Instruction :: Go through the records and transcribe them exactly, passing over any picture.

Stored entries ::
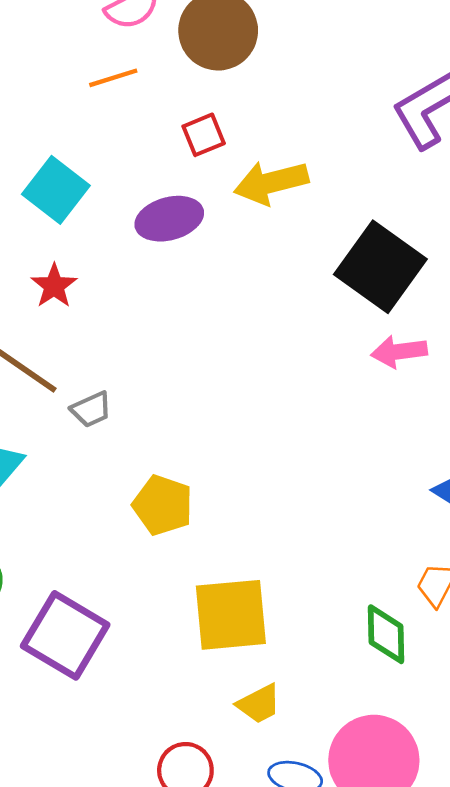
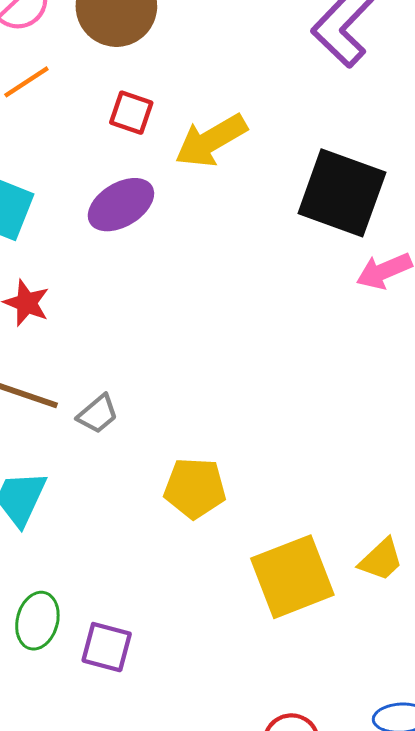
red square: (204, 135) -> (131, 113), turned -33
purple square: (65, 635) -> (107, 647), moved, size x0.6
yellow trapezoid: (259, 704) -> (381, 560), moved

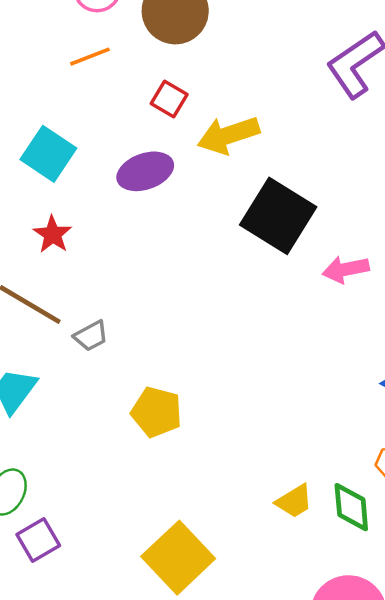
black square: (342, 193) -> (278, 216), moved
yellow square: (292, 577) -> (178, 558), moved, turned -34
purple square: (107, 647) -> (38, 540), moved, turned 33

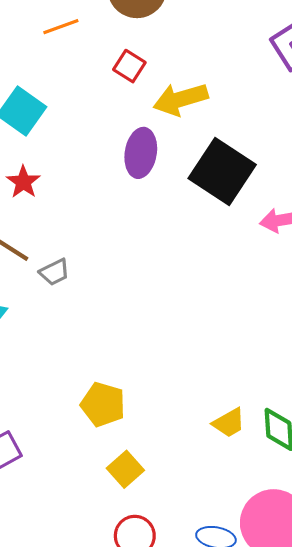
purple ellipse: (145, 171) -> (141, 153), moved, turned -63
yellow pentagon: (157, 412) -> (103, 404), moved
yellow square: (178, 558) -> (125, 469), size x0.6

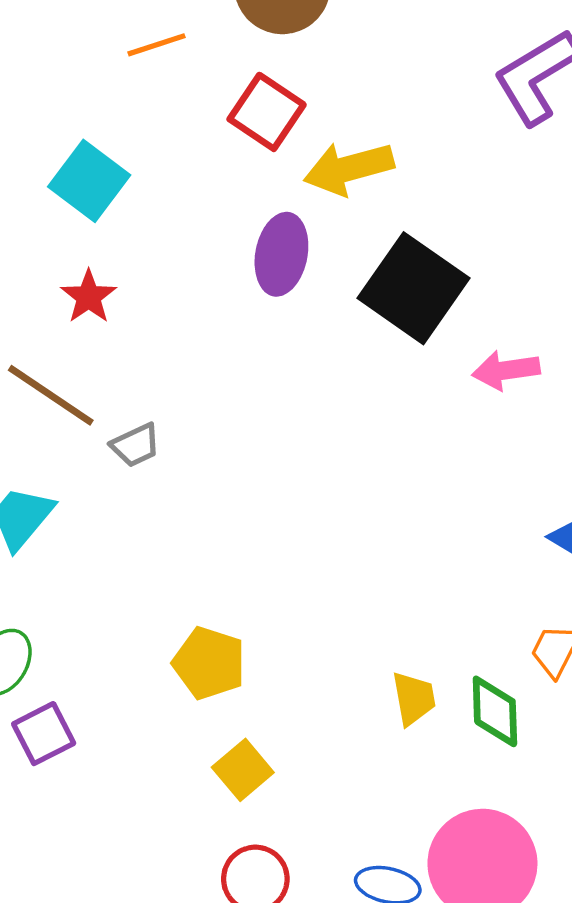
red square: (129, 66) -> (267, 112), size x1.4
yellow trapezoid: (229, 423) -> (414, 698), turned -72

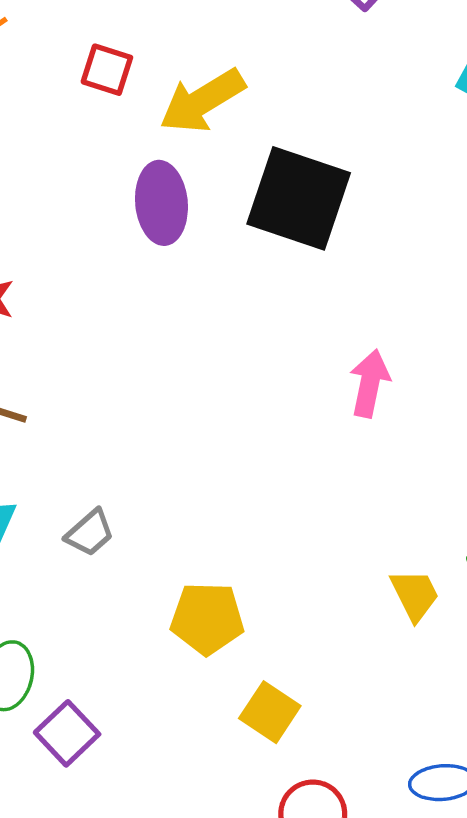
red square: (267, 112) -> (107, 70), size x0.7
pink arrow: (506, 370) -> (370, 383), moved, turned 126
gray trapezoid: (136, 445) -> (90, 533), moved

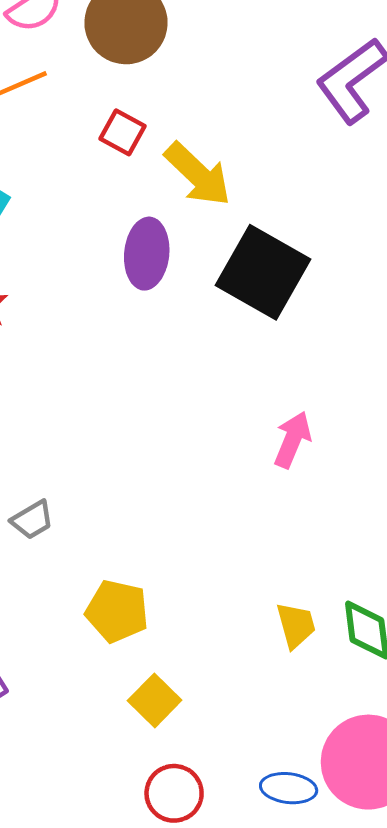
yellow arrow: (202, 101) -> (198, 174), turned -116

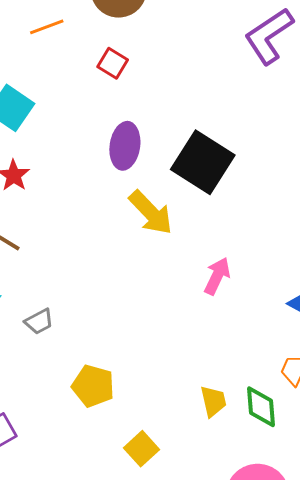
yellow arrow: (198, 174) -> (151, 213), moved
yellow square: (155, 700) -> (141, 449), moved

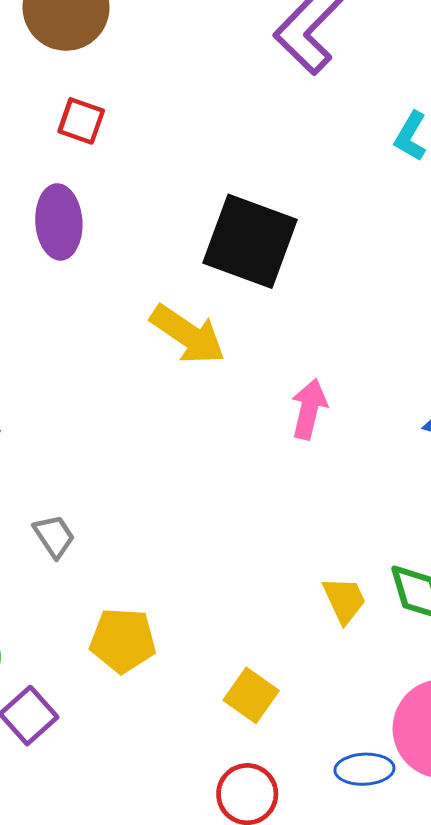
purple ellipse: (125, 146) -> (59, 222), moved
gray trapezoid: (39, 321) -> (54, 536), turned -84
yellow pentagon: (93, 386) -> (123, 640), moved

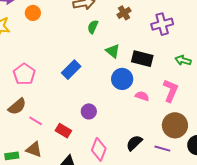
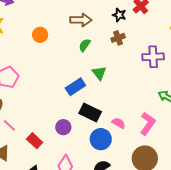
orange circle: (33, 13) -> (40, 35), moved
black rectangle: (142, 59) -> (90, 113), moved
blue rectangle: (71, 70) -> (75, 87), moved
blue circle: (122, 79) -> (101, 139), moved

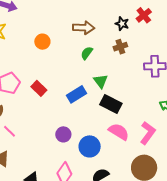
black rectangle: (90, 113) -> (111, 104), moved
pink semicircle: (119, 123) -> (119, 132), size x1.5
blue circle: (101, 139) -> (90, 146), moved
red rectangle: (35, 141) -> (39, 88), moved

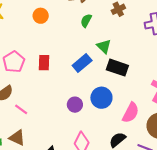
red rectangle: (39, 88) -> (44, 63), turned 56
pink semicircle: (119, 132) -> (131, 113), moved, turned 95
blue circle: (90, 146) -> (101, 98), moved

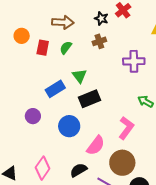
red rectangle: (44, 63) -> (43, 48), moved
black rectangle: (117, 68) -> (90, 99), turned -50
purple circle: (75, 105) -> (33, 116), moved

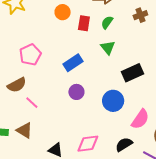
green triangle: (79, 76) -> (108, 47), moved
blue rectangle: (55, 89) -> (73, 63), moved
pink diamond: (43, 168) -> (88, 144), turned 50

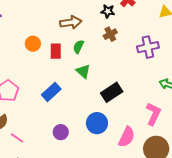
purple circle: (76, 92) -> (61, 132), moved

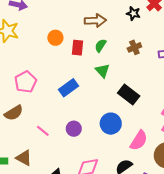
brown cross: (110, 34) -> (134, 47), moved
black rectangle: (112, 92) -> (129, 94), turned 65
pink line: (17, 138) -> (43, 131), moved

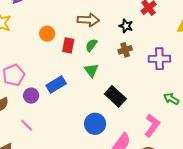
black star: (133, 13) -> (126, 26), moved
purple circle: (74, 129) -> (31, 96), moved

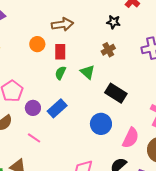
brown arrow: (88, 20) -> (62, 24), moved
green semicircle: (91, 45) -> (60, 73), moved
brown cross: (125, 50) -> (108, 50), moved
blue rectangle: (56, 85) -> (57, 108), moved

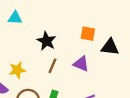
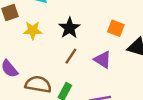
yellow star: (17, 70) -> (33, 30), moved

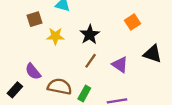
orange square: (116, 28) -> (132, 22), moved, turned 35

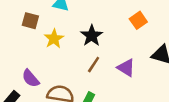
brown square: (35, 19) -> (30, 21), turned 35
yellow star: (55, 36) -> (54, 39), turned -30

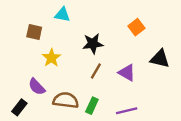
black star: (92, 36) -> (93, 44), turned 30
yellow star: (54, 39) -> (51, 58), moved

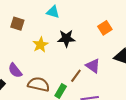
cyan triangle: (62, 15) -> (53, 12), moved
yellow star: (51, 58) -> (40, 45), moved
brown line: (96, 71) -> (76, 76), moved

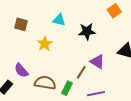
cyan triangle: (53, 12) -> (59, 20), moved
orange square: (105, 28) -> (114, 11), moved
black star: (66, 38) -> (87, 31), moved

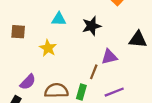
purple triangle: (97, 62) -> (109, 57), turned -35
purple semicircle: (21, 70) -> (28, 82), turned -84

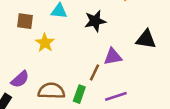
brown square: (18, 32) -> (25, 21), moved

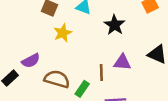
black star: (95, 21) -> (115, 25), turned 30
brown line: (94, 72) -> (101, 72), turned -42

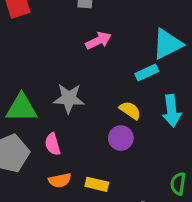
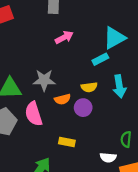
yellow semicircle: (130, 110) -> (89, 87), turned 140
pink semicircle: (53, 144) -> (34, 114), size x1.5
orange semicircle: (60, 180) -> (62, 99), moved

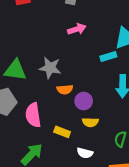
yellow semicircle: (89, 87) -> (90, 122), moved
pink semicircle: (34, 114) -> (33, 115), moved
white semicircle: (108, 157) -> (85, 153), moved

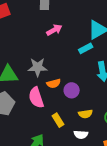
pink semicircle: (33, 115) -> (36, 98), moved
yellow semicircle: (90, 122) -> (85, 114), moved
yellow rectangle: (62, 132) -> (58, 120), turned 48

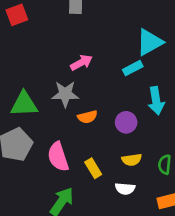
pink arrow: (54, 30) -> (81, 63), moved
purple circle: (72, 90) -> (126, 122), moved
pink semicircle: (36, 98) -> (58, 157), moved

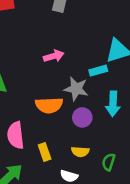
gray star: (65, 94) -> (76, 89), moved
orange semicircle: (87, 117) -> (49, 105), size x1.5

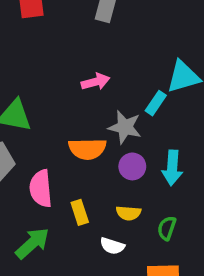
cyan rectangle: (98, 71) -> (156, 103), turned -42
cyan arrow: (113, 104) -> (172, 168), moved

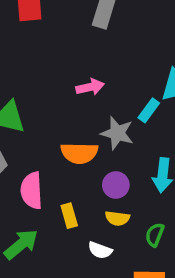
purple circle: (132, 166) -> (116, 185), moved

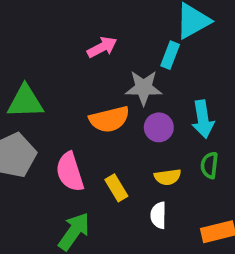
purple circle: (116, 185) -> (159, 127), moved
green semicircle: (155, 235) -> (209, 165), moved
white semicircle: (100, 250) -> (158, 215), turned 85

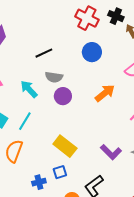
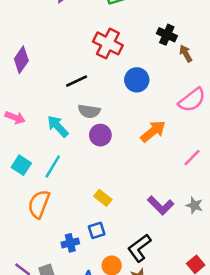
red cross: (87, 18) -> (108, 43), moved
yellow rectangle: (65, 146) -> (103, 198), size x0.6

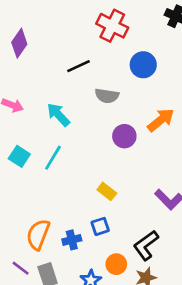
gray semicircle: (89, 111) -> (107, 96), moved
purple circle: (100, 135) -> (124, 136), moved
orange semicircle: (39, 204) -> (38, 235), moved

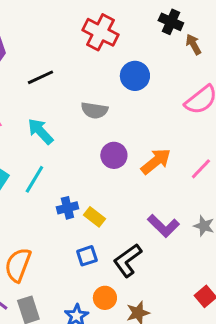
black line: (79, 66) -> (40, 77), moved
orange arrow: (161, 120) -> (156, 161), moved
blue cross: (72, 240) -> (67, 208), moved
black L-shape: (146, 245) -> (127, 260), moved

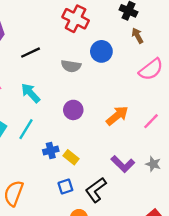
brown arrow: (193, 44) -> (137, 36), moved
gray semicircle: (94, 110) -> (71, 66), moved
purple circle: (114, 155) -> (73, 110), moved

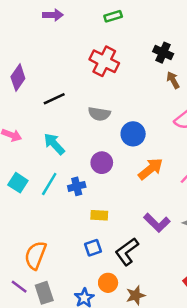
blue circle: (101, 51) -> (133, 134), moved
blue cross: (51, 150) -> (77, 186), moved
yellow rectangle: (71, 157) -> (99, 215), turned -35

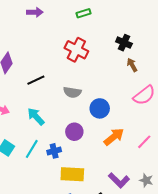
yellow rectangle: (99, 215) -> (72, 174), size x1.6

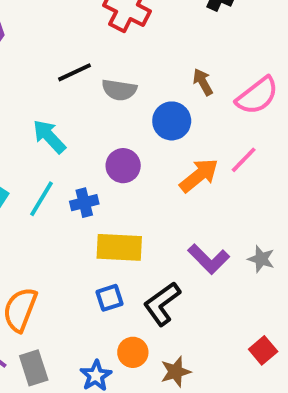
brown arrow: (132, 65) -> (203, 82), moved
black line: (36, 80) -> (74, 72), moved
pink line: (144, 142) -> (244, 160), moved

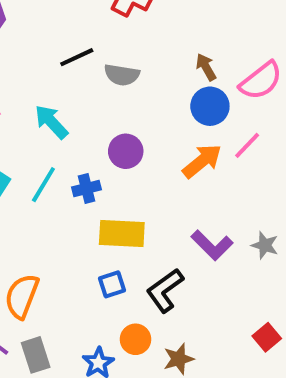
blue circle: (172, 121) -> (210, 106), moved

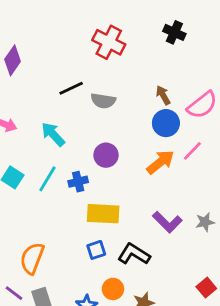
gray star: (265, 245) -> (205, 222), turned -30
black L-shape: (165, 290) -> (134, 254), turned 68

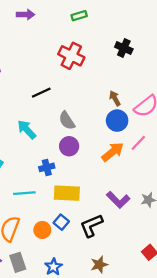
gray semicircle: (103, 101) -> (67, 121), moved, turned 48
cyan line: (47, 179) -> (24, 193), moved, turned 55
blue square: (96, 250) -> (61, 222), turned -32
black L-shape: (134, 254) -> (91, 225), turned -55
orange circle: (113, 289) -> (42, 230), moved

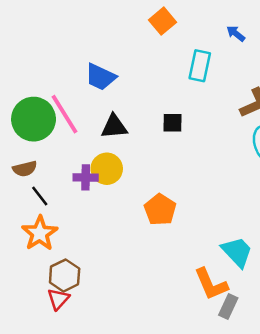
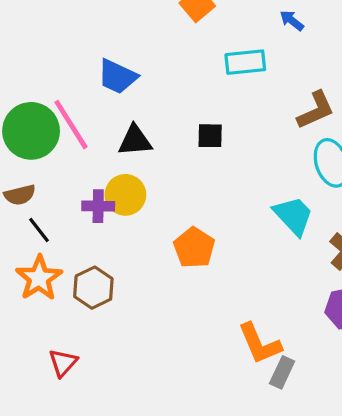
cyan rectangle: (200, 66) -> (245, 62), turned 72
cyan trapezoid: (237, 252) -> (293, 216), moved
brown hexagon: (65, 275) -> (93, 288), moved

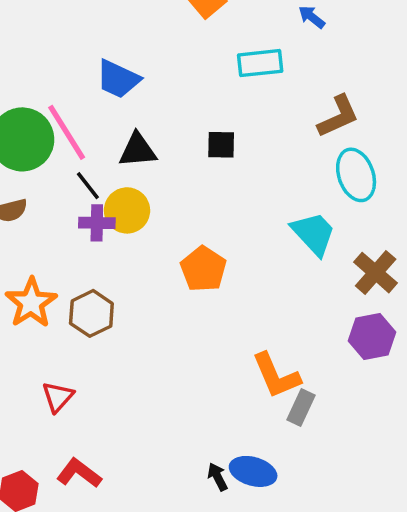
black line: (39, 230) -> (88, 186), moved

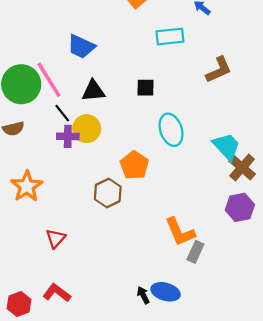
cyan ellipse: (356, 175) -> (171, 130), moved
cyan trapezoid: (313, 234) -> (227, 146), moved
brown hexagon: (91, 313) -> (108, 193), moved
red triangle: (58, 397) -> (56, 239), moved

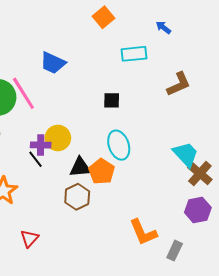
black triangle: (93, 91) -> (80, 167), moved
black line: (62, 113) -> (36, 159), moved
cyan ellipse: (171, 130) -> (119, 145), moved
gray rectangle: (195, 252) -> (175, 251), moved

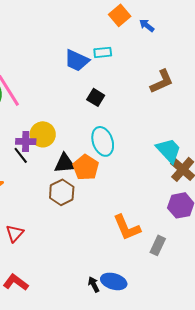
orange square: (104, 17) -> (120, 15), moved
cyan rectangle: (134, 54) -> (103, 52), moved, size x0.7
blue trapezoid: (53, 63) -> (77, 60), moved
black square: (112, 100) -> (96, 97), turned 30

Result ::
red square: (204, 135) -> (131, 113), turned -33
purple square: (65, 635) -> (107, 647), moved, size x0.6
yellow trapezoid: (259, 704) -> (381, 560), moved

black square: (342, 193) -> (278, 216), moved
yellow square: (292, 577) -> (178, 558), moved, turned -34
purple square: (107, 647) -> (38, 540), moved, turned 33

purple ellipse: (145, 171) -> (141, 153), moved, turned -63
yellow pentagon: (157, 412) -> (103, 404), moved
yellow square: (178, 558) -> (125, 469), size x0.6

red square: (129, 66) -> (267, 112), size x1.4
yellow trapezoid: (229, 423) -> (414, 698), turned -72

red square: (267, 112) -> (107, 70), size x0.7
pink arrow: (506, 370) -> (370, 383), moved, turned 126
gray trapezoid: (136, 445) -> (90, 533), moved

yellow arrow: (202, 101) -> (198, 174), turned -116

yellow arrow: (198, 174) -> (151, 213), moved
yellow square: (155, 700) -> (141, 449), moved

purple ellipse: (125, 146) -> (59, 222), moved
gray trapezoid: (39, 321) -> (54, 536), turned -84
yellow pentagon: (93, 386) -> (123, 640), moved

orange circle: (33, 13) -> (40, 35), moved
black rectangle: (142, 59) -> (90, 113), moved
blue rectangle: (71, 70) -> (75, 87), moved
blue circle: (122, 79) -> (101, 139), moved

black rectangle: (90, 113) -> (111, 104), moved
pink semicircle: (119, 123) -> (119, 132), size x1.5
blue circle: (101, 139) -> (90, 146), moved
red rectangle: (35, 141) -> (39, 88), moved

red rectangle: (39, 88) -> (44, 63), turned 56
pink semicircle: (119, 132) -> (131, 113), moved, turned 95
blue circle: (90, 146) -> (101, 98), moved

red rectangle: (44, 63) -> (43, 48), moved
black rectangle: (117, 68) -> (90, 99), turned -50
purple circle: (75, 105) -> (33, 116), moved

green triangle: (79, 76) -> (108, 47), moved
blue rectangle: (55, 89) -> (73, 63), moved
pink diamond: (43, 168) -> (88, 144), turned 50

purple circle: (76, 92) -> (61, 132), moved

brown cross: (110, 34) -> (134, 47), moved
black rectangle: (112, 92) -> (129, 94), turned 65
pink line: (17, 138) -> (43, 131), moved

black star: (133, 13) -> (126, 26), moved
purple circle: (74, 129) -> (31, 96), moved

brown arrow: (88, 20) -> (62, 24), moved
green semicircle: (91, 45) -> (60, 73), moved
brown cross: (125, 50) -> (108, 50), moved
blue rectangle: (56, 85) -> (57, 108), moved

yellow star: (17, 70) -> (33, 30), moved

orange square: (116, 28) -> (132, 22), moved, turned 35

brown square: (35, 19) -> (30, 21), turned 35
yellow star: (55, 36) -> (54, 39), turned -30

black star: (92, 36) -> (93, 44), turned 30
yellow star: (54, 39) -> (51, 58), moved

cyan triangle: (62, 15) -> (53, 12), moved
yellow star: (51, 58) -> (40, 45), moved
brown line: (96, 71) -> (76, 76), moved

cyan triangle: (53, 12) -> (59, 20), moved
orange square: (105, 28) -> (114, 11), moved
black star: (66, 38) -> (87, 31), moved

purple triangle: (97, 62) -> (109, 57), turned -35
purple semicircle: (21, 70) -> (28, 82), turned -84

brown square: (18, 32) -> (25, 21), moved

black star: (95, 21) -> (115, 25), turned 30
brown line: (94, 72) -> (101, 72), turned -42

yellow semicircle: (130, 110) -> (89, 87), turned 140
pink semicircle: (53, 144) -> (34, 114), size x1.5
orange semicircle: (60, 180) -> (62, 99), moved

yellow semicircle: (89, 87) -> (90, 122), moved
pink semicircle: (34, 114) -> (33, 115), moved
white semicircle: (108, 157) -> (85, 153), moved

pink semicircle: (33, 115) -> (36, 98), moved
yellow semicircle: (90, 122) -> (85, 114), moved
yellow rectangle: (62, 132) -> (58, 120), turned 48

pink arrow: (54, 30) -> (81, 63), moved
purple circle: (72, 90) -> (126, 122), moved
pink semicircle: (36, 98) -> (58, 157), moved

gray star: (65, 94) -> (76, 89), moved
orange semicircle: (87, 117) -> (49, 105), size x1.5

cyan rectangle: (98, 71) -> (156, 103), turned -42
cyan arrow: (113, 104) -> (172, 168), moved

purple circle: (132, 166) -> (116, 185), moved

purple circle: (116, 185) -> (159, 127), moved
green semicircle: (155, 235) -> (209, 165), moved
white semicircle: (100, 250) -> (158, 215), turned 85

red cross: (87, 18) -> (108, 43), moved
yellow rectangle: (65, 146) -> (103, 198), size x0.6

gray semicircle: (89, 111) -> (107, 96), moved
purple circle: (100, 135) -> (124, 136), moved
orange semicircle: (39, 204) -> (38, 235), moved

black line: (79, 66) -> (40, 77), moved
orange arrow: (161, 120) -> (156, 161), moved
blue cross: (72, 240) -> (67, 208), moved
black L-shape: (146, 245) -> (127, 260), moved

brown arrow: (193, 44) -> (137, 36), moved
gray semicircle: (94, 110) -> (71, 66), moved
purple circle: (114, 155) -> (73, 110), moved

blue circle: (101, 51) -> (133, 134), moved
blue cross: (51, 150) -> (77, 186), moved
yellow rectangle: (71, 157) -> (99, 215), turned -35

yellow rectangle: (99, 215) -> (72, 174), size x1.6

brown arrow: (132, 65) -> (203, 82), moved
black line: (36, 80) -> (74, 72), moved
pink line: (144, 142) -> (244, 160), moved

blue circle: (172, 121) -> (210, 106), moved

gray star: (265, 245) -> (205, 222), turned -30
black L-shape: (165, 290) -> (134, 254), turned 68

gray semicircle: (103, 101) -> (67, 121), moved, turned 48
cyan line: (47, 179) -> (24, 193), moved, turned 55
blue square: (96, 250) -> (61, 222), turned -32
black L-shape: (134, 254) -> (91, 225), turned -55
orange circle: (113, 289) -> (42, 230), moved

cyan rectangle: (200, 66) -> (245, 62), turned 72
cyan trapezoid: (237, 252) -> (293, 216), moved
brown hexagon: (65, 275) -> (93, 288), moved

black line: (39, 230) -> (88, 186), moved

cyan ellipse: (356, 175) -> (171, 130), moved
cyan trapezoid: (313, 234) -> (227, 146), moved
brown hexagon: (91, 313) -> (108, 193), moved
red triangle: (58, 397) -> (56, 239), moved

black triangle: (93, 91) -> (80, 167), moved
black line: (62, 113) -> (36, 159), moved
cyan ellipse: (171, 130) -> (119, 145), moved
gray rectangle: (195, 252) -> (175, 251), moved

orange square: (104, 17) -> (120, 15), moved
cyan rectangle: (134, 54) -> (103, 52), moved, size x0.7
blue trapezoid: (53, 63) -> (77, 60), moved
black square: (112, 100) -> (96, 97), turned 30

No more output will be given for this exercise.